* TASK DESCRIPTION *
Nothing but the text of the records belongs in your answer: repeat all of it exactly and leave out the images.

[DATA TO USE Boundary: Start]

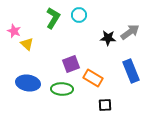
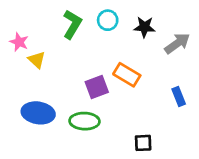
black star: (108, 38) -> (144, 27), moved
blue rectangle: (131, 71) -> (179, 97), size x0.6
orange rectangle: (93, 78) -> (127, 75), moved

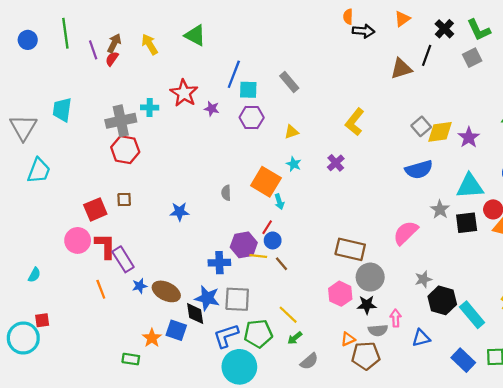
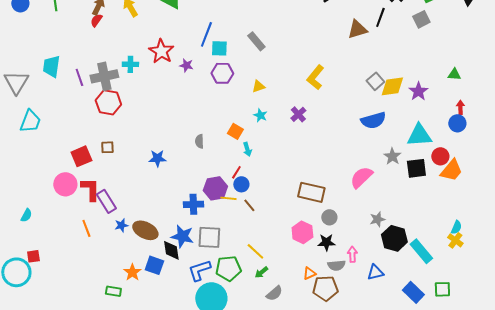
purple line: (93, 50) -> (79, 77), moved
orange square: (266, 182) -> (235, 131), size x0.6
gray circle: (370, 277) -> (329, 217), size x0.6

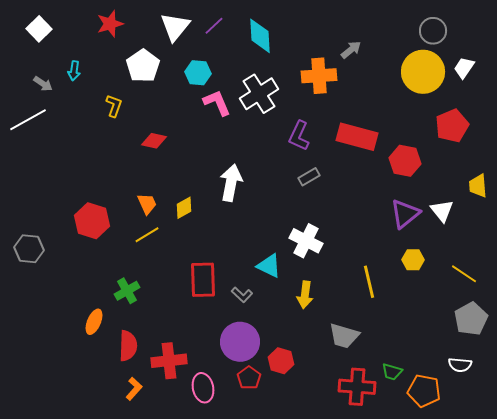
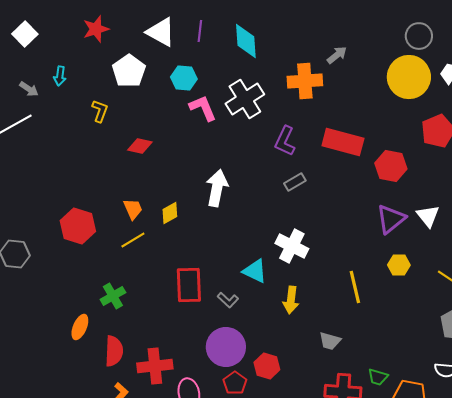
purple line: (214, 26) -> (200, 31), turned -40
white triangle: (175, 27) -> (161, 32), turned -40
gray trapezoid: (344, 336) -> (330, 341), size x0.7

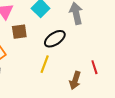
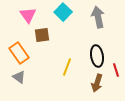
black ellipse: (55, 39) -> (97, 56), moved, turned -65

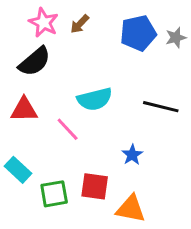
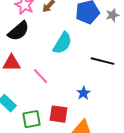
cyan semicircle: (95, 99) -> (62, 43), moved, turned -45

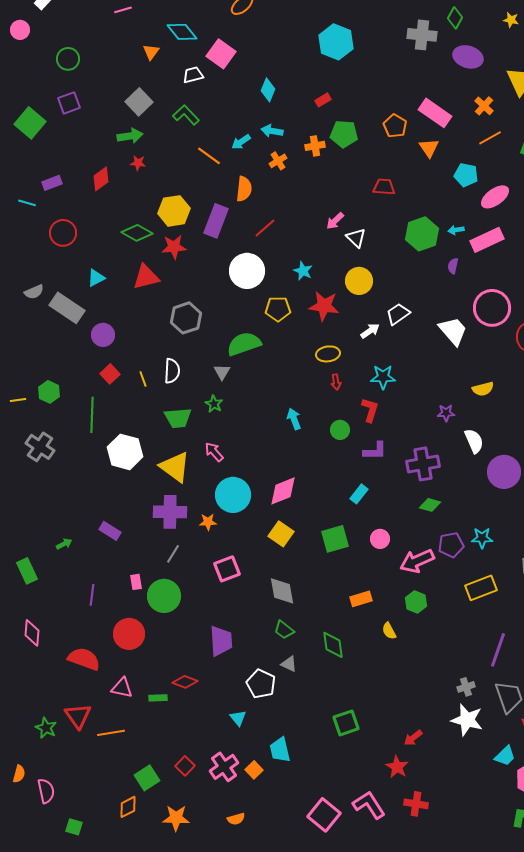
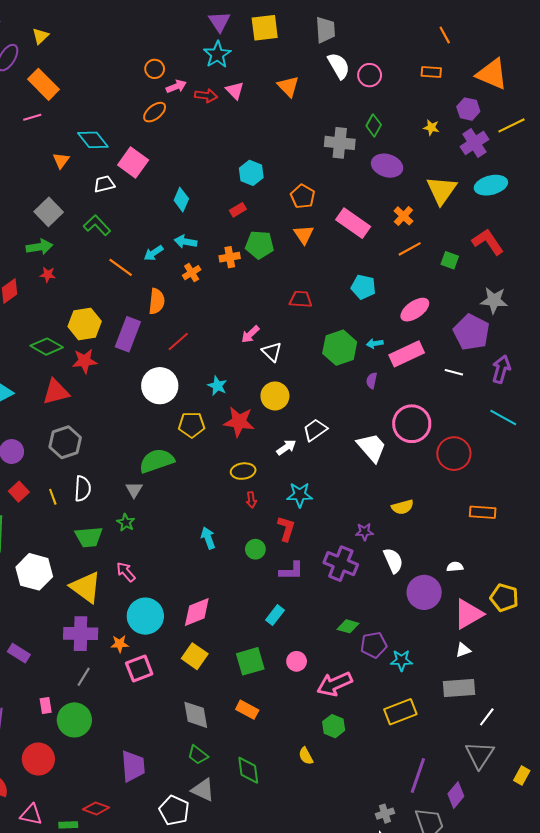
cyan hexagon: (336, 42) -> (251, 173), moved, size x0.7
orange pentagon: (395, 126) -> (303, 196), moved
orange triangle: (429, 148) -> (304, 234), moved
cyan pentagon: (466, 175) -> (363, 287), moved
gray hexagon: (186, 318) -> (65, 442), moved
purple cross: (423, 464) -> (341, 564), moved, turned 32
purple pentagon: (451, 545) -> (374, 645), moved
pink square: (227, 569) -> (139, 669), moved
orange rectangle: (361, 599) -> (247, 710), moved, turned 45
gray triangle: (289, 664) -> (203, 790), size x1.4

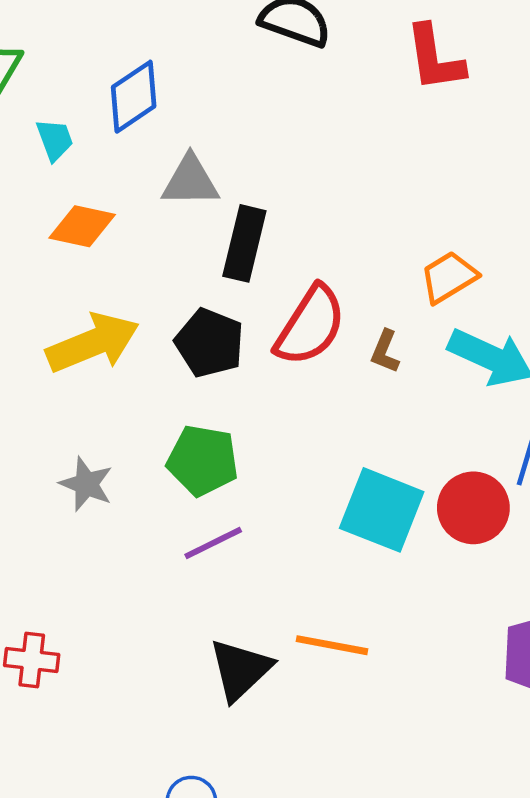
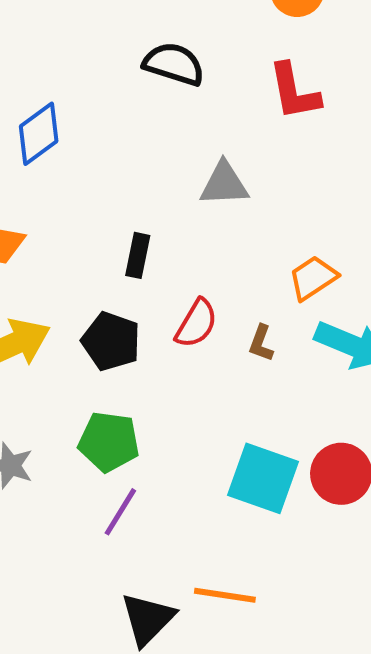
gray triangle: (190, 181) -> (224, 184), moved
black rectangle: (244, 243) -> (138, 255), size x0.7
red semicircle: (310, 326) -> (196, 324), size x0.7
purple line: (213, 543) -> (120, 512), turned -30

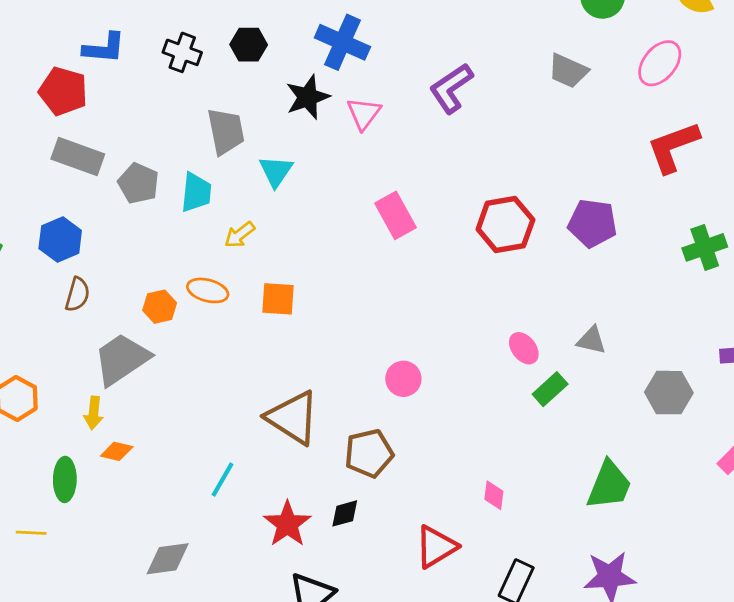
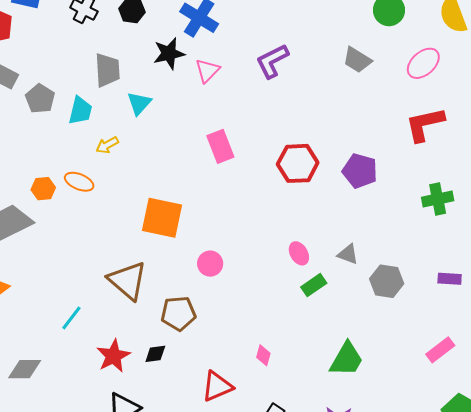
orange square: (278, 299) -> (162, 218), moved, size x1.6
gray hexagon: (669, 393) -> (387, 281), moved

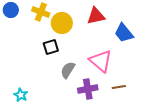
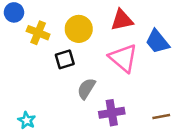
yellow cross: (41, 12) -> (38, 33), moved
pink triangle: (101, 61) -> (123, 58), moved
brown line: (119, 87) -> (161, 117), moved

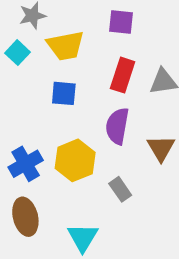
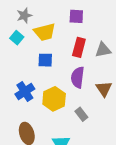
blue cross: (26, 164) -> (25, 91), moved

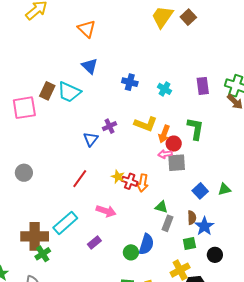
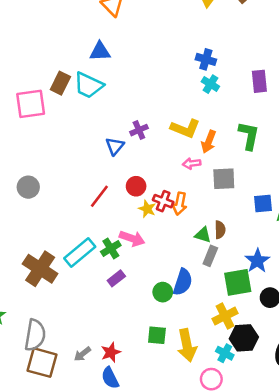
blue triangle: (90, 66) -> (100, 51), moved, turned -48
blue cross: (130, 82) -> (206, 59), moved
red circle: (174, 144) -> (136, 186), moved
pink arrow: (165, 154) -> (192, 163), moved
yellow star: (118, 177) -> (147, 209), moved
blue square: (200, 191) -> (263, 203), moved, turned 35
brown semicircle: (192, 218) -> (220, 230), moved
brown cross: (35, 236) -> (40, 269), turned 32
green square: (189, 243) -> (238, 282), size x1.6
green cross: (43, 254) -> (111, 248), moved

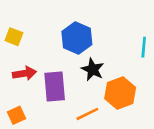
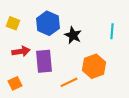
blue hexagon: (77, 38) -> (48, 23), moved
black star: (93, 69) -> (73, 35), moved

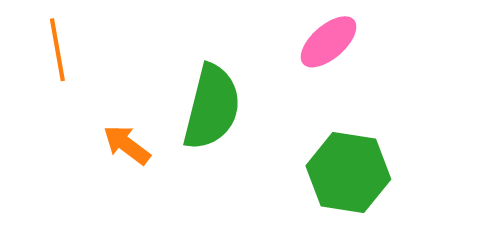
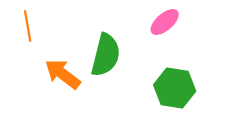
orange arrow: (127, 145) -> (63, 74), size x1.5

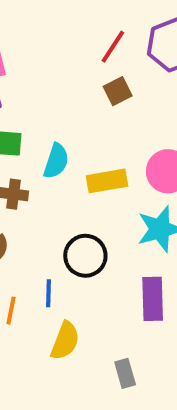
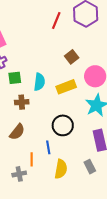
brown square: (118, 91) -> (72, 57), moved
gray rectangle: (125, 373) -> (90, 167), moved

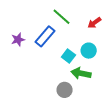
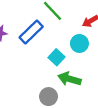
cyan circle: (89, 51) -> (79, 43), moved

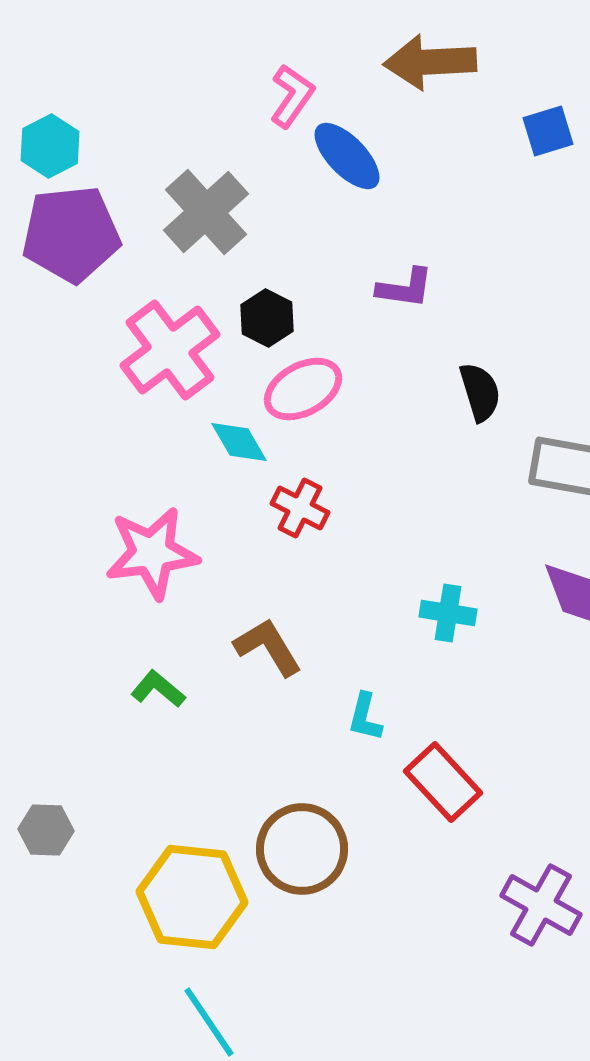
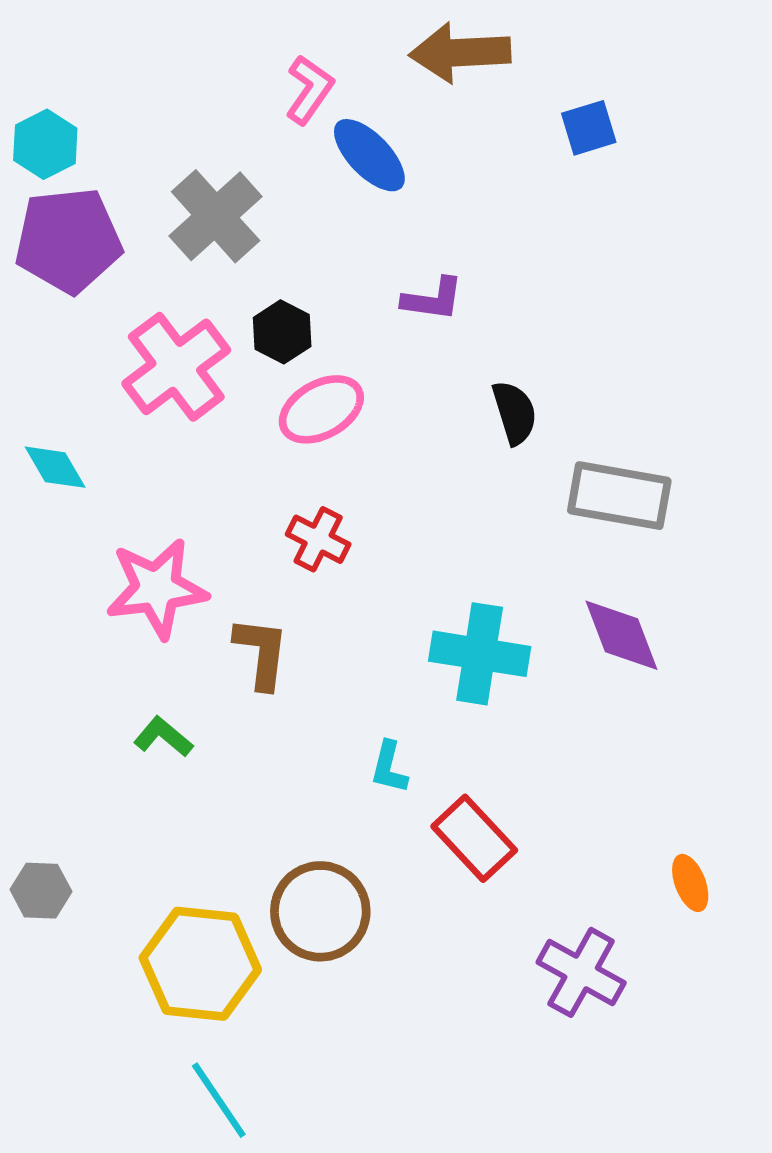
cyan diamond: (239, 442) -> (55, 467), moved
cyan cross: (448, 613) -> (480, 654), size x1.6
brown L-shape: (268, 647) -> (261, 653), moved, turned 38

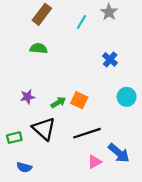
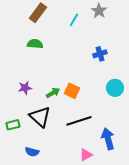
blue cross: (110, 59) -> (100, 54), turned 32
blue arrow: (119, 153) -> (108, 139), turned -145
pink triangle: (95, 162) -> (86, 155), moved
blue semicircle: (24, 167) -> (32, 152), moved

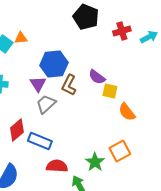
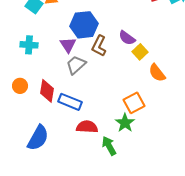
yellow square: (110, 91) -> (140, 52), turned 35
red diamond: (17, 130) -> (47, 91), turned -40
orange square: (120, 151) -> (134, 103), moved

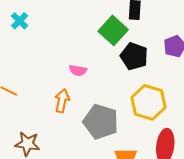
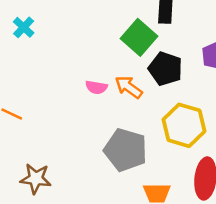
orange arrow: (62, 101) -> (129, 87), moved, turned -65

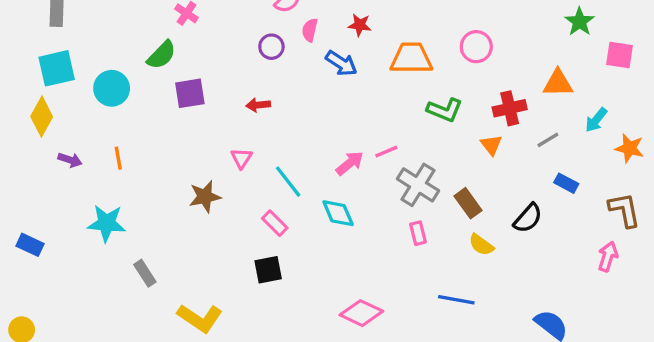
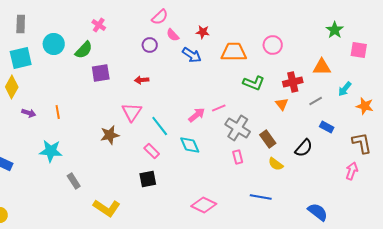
pink semicircle: (310, 30) -> (173, 35), turned -56
cyan circle: (112, 88) -> (54, 44), moved
pink triangle: (241, 158) -> (132, 112), size x1.5

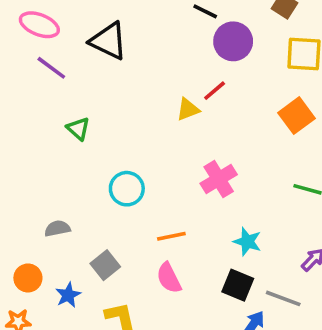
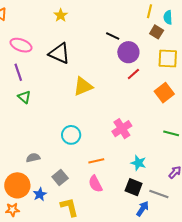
purple line: (51, 68) -> (18, 72), moved, turned 36
red line: (215, 91) -> (133, 74), moved
yellow triangle: (188, 109) -> (83, 86), moved, size x1.5
green triangle: (78, 129) -> (24, 97), moved
orange circle: (28, 278) -> (17, 185), size x1.6

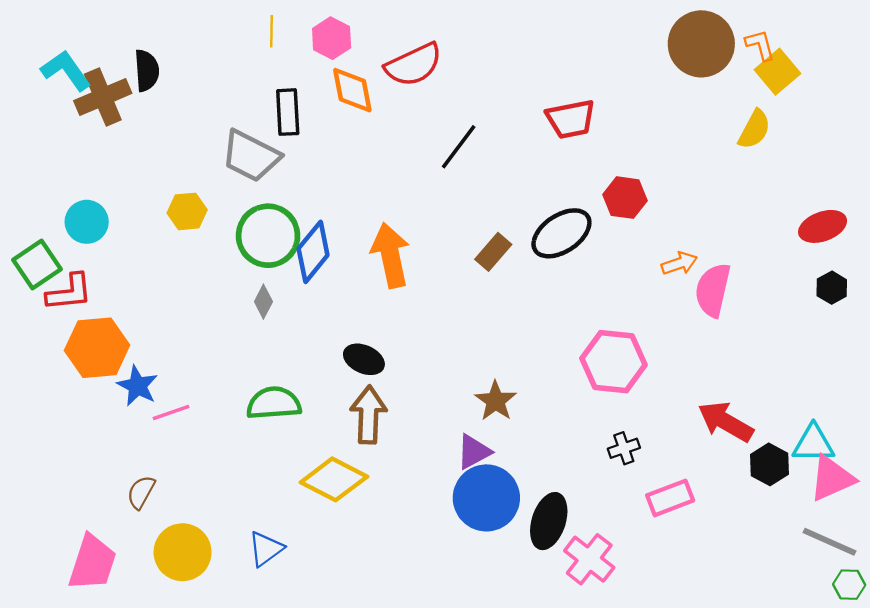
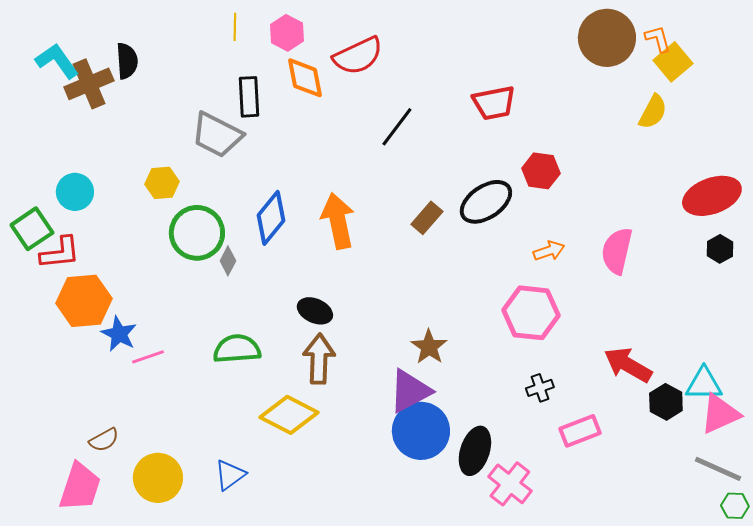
red ellipse: (823, 226) -> (712, 196), size x1.4
green circle: (268, 236) -> (197, 233), moved
orange arrow: (679, 263) -> (549, 251), moved
purple triangle: (474, 452) -> (410, 391), size x1.4
brown semicircle: (141, 492) -> (104, 440), moved, turned -148

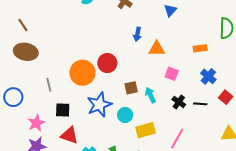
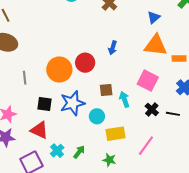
blue arrow: (137, 34) -> (113, 48), moved
orange triangle: (157, 49) -> (156, 45), moved, size x1.4
pink square: (172, 74) -> (148, 81), size x1.5
black square: (63, 110) -> (44, 104), moved

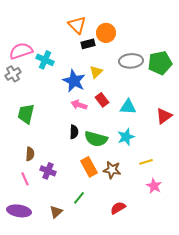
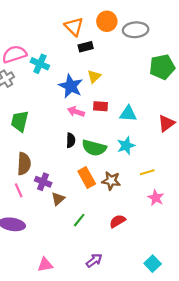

[DATA TO USE Boundary: End]

* RESULT *
black star: (108, 38) -> (144, 27), moved
blue rectangle: (131, 71) -> (179, 97), size x0.6
orange rectangle: (93, 78) -> (127, 75), moved

purple line: (93, 50) -> (79, 77), moved
orange square: (266, 182) -> (235, 131), size x0.6
gray circle: (370, 277) -> (329, 217), size x0.6

purple line: (214, 26) -> (200, 31), turned -40
white triangle: (175, 27) -> (161, 32), turned -40
gray trapezoid: (344, 336) -> (330, 341), size x0.7

black ellipse: (55, 39) -> (97, 56), moved, turned -65

cyan semicircle: (95, 99) -> (62, 43), moved, turned -45

cyan hexagon: (336, 42) -> (251, 173), moved, size x0.7
orange pentagon: (395, 126) -> (303, 196), moved
orange triangle: (429, 148) -> (304, 234), moved
cyan pentagon: (466, 175) -> (363, 287), moved
gray hexagon: (186, 318) -> (65, 442), moved
purple cross: (423, 464) -> (341, 564), moved, turned 32
purple pentagon: (451, 545) -> (374, 645), moved
pink square: (227, 569) -> (139, 669), moved
orange rectangle: (361, 599) -> (247, 710), moved, turned 45
gray triangle: (289, 664) -> (203, 790), size x1.4

gray triangle: (190, 181) -> (224, 184), moved
black rectangle: (244, 243) -> (138, 255), size x0.7
red semicircle: (310, 326) -> (196, 324), size x0.7
purple line: (213, 543) -> (120, 512), turned -30

orange square: (278, 299) -> (162, 218), moved, size x1.6
gray hexagon: (669, 393) -> (387, 281), moved

yellow cross: (41, 12) -> (38, 33), moved
pink triangle: (101, 61) -> (123, 58), moved
brown line: (119, 87) -> (161, 117), moved

blue cross: (26, 164) -> (25, 91), moved

blue triangle: (90, 66) -> (100, 51), moved, turned -48
blue cross: (130, 82) -> (206, 59), moved
red circle: (174, 144) -> (136, 186), moved
pink arrow: (165, 154) -> (192, 163), moved
yellow star: (118, 177) -> (147, 209), moved
blue square: (200, 191) -> (263, 203), moved, turned 35
brown semicircle: (192, 218) -> (220, 230), moved
brown cross: (35, 236) -> (40, 269), turned 32
green square: (189, 243) -> (238, 282), size x1.6
green cross: (43, 254) -> (111, 248), moved

blue hexagon: (77, 38) -> (48, 23), moved
black star: (93, 69) -> (73, 35), moved

orange arrow: (127, 145) -> (63, 74), size x1.5

brown square: (118, 91) -> (72, 57), moved
gray rectangle: (125, 373) -> (90, 167), moved

cyan circle: (89, 51) -> (79, 43), moved

cyan diamond: (239, 442) -> (55, 467), moved
cyan cross: (448, 613) -> (480, 654), size x1.6
brown L-shape: (268, 647) -> (261, 653), moved, turned 38

blue cross: (110, 59) -> (100, 54), turned 32
blue arrow: (119, 153) -> (108, 139), turned -145
pink triangle: (95, 162) -> (86, 155), moved
blue semicircle: (24, 167) -> (32, 152), moved

yellow square: (110, 91) -> (140, 52), turned 35
red diamond: (17, 130) -> (47, 91), turned -40
orange square: (120, 151) -> (134, 103), moved

orange arrow: (62, 101) -> (129, 87), moved, turned -65

pink semicircle: (310, 30) -> (173, 35), turned -56
cyan circle: (112, 88) -> (54, 44), moved
pink triangle: (241, 158) -> (132, 112), size x1.5

purple line: (51, 68) -> (18, 72), moved, turned 36
red line: (215, 91) -> (133, 74), moved
yellow triangle: (188, 109) -> (83, 86), moved, size x1.5
green triangle: (78, 129) -> (24, 97), moved
orange circle: (28, 278) -> (17, 185), size x1.6

red ellipse: (823, 226) -> (712, 196), size x1.4
green circle: (268, 236) -> (197, 233), moved
orange arrow: (679, 263) -> (549, 251), moved
purple triangle: (474, 452) -> (410, 391), size x1.4
brown semicircle: (141, 492) -> (104, 440), moved, turned -148

blue arrow: (137, 34) -> (113, 48), moved
orange triangle: (157, 49) -> (156, 45), moved, size x1.4
pink square: (172, 74) -> (148, 81), size x1.5
black square: (63, 110) -> (44, 104), moved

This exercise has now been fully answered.